Exercise objective
Starting with the line that contains "gray star: (87, 144)", reproduce each line through the end of the entries exactly as written.

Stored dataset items
= Beginning of Section =
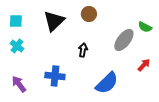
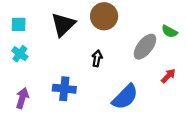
brown circle: (89, 14) -> (104, 16), size x1.5
purple arrow: (19, 84) -> (22, 98), turned 54

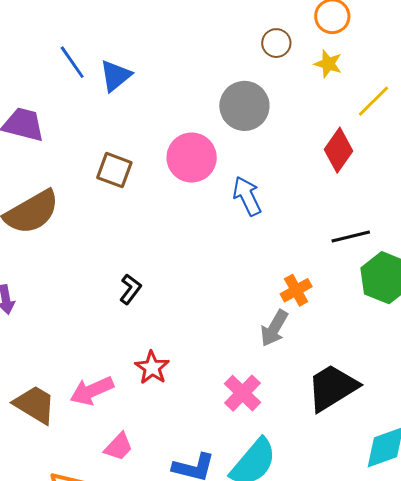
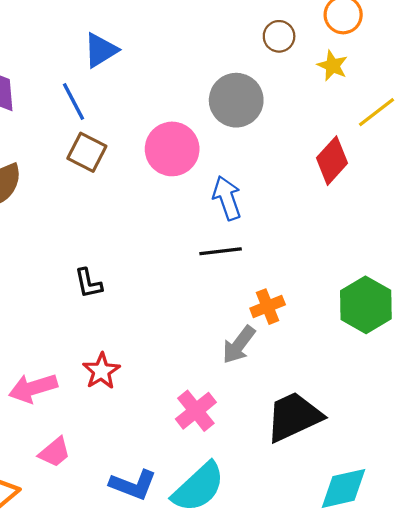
blue line: (72, 62) -> (74, 102), moved
black line: (351, 236) -> (221, 251), moved
black L-shape: (130, 289) -> (88, 283), turned 124

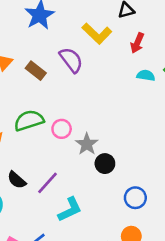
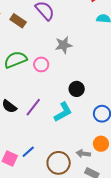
gray star: (87, 144) -> (64, 45), moved, turned 30
cyan L-shape: (70, 209) -> (63, 112), moved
= End of Section =
Response
gray star: (87, 144) -> (64, 45), moved, turned 30
cyan L-shape: (70, 209) -> (63, 112), moved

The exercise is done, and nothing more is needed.